(Records from a data source)

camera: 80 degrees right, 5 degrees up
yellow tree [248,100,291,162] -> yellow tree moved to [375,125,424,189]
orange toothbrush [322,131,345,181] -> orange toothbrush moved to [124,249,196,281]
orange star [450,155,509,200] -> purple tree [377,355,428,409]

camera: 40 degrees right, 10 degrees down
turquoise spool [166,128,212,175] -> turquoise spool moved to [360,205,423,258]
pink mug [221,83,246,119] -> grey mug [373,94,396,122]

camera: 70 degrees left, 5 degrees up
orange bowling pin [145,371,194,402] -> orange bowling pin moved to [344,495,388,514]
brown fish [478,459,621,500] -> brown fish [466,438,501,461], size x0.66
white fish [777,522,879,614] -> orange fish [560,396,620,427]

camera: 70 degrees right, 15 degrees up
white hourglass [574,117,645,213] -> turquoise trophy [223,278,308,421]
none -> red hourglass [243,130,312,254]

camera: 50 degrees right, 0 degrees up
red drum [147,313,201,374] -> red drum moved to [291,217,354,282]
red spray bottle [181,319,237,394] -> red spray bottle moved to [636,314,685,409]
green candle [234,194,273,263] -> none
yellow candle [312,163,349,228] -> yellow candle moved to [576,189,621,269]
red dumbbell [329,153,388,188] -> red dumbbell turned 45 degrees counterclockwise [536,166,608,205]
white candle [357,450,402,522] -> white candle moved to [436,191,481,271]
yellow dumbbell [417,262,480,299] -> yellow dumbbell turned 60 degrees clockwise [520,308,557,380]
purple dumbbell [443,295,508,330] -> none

- **WHAT TO DO**
Word for word, restate the lines above from the line containing "brown fish [478,459,621,500]" through the line containing "white hourglass [574,117,645,213]", with both included and nothing else.

- **SOLVED EXERCISE**
brown fish [478,459,621,500] -> brown fish [466,438,501,461], size x0.66
white fish [777,522,879,614] -> orange fish [560,396,620,427]

camera: 70 degrees right, 15 degrees up
white hourglass [574,117,645,213] -> turquoise trophy [223,278,308,421]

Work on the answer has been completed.